» **Action item**:
Check each line of the data, and copy those where "brown" appears.

[Stored items from a collection]
Content starts

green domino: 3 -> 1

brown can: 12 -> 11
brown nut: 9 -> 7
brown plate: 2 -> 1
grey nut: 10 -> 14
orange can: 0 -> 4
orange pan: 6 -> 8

Content ends

» **Solution to this problem**:
brown can: 12 -> 11
brown nut: 9 -> 7
brown plate: 2 -> 1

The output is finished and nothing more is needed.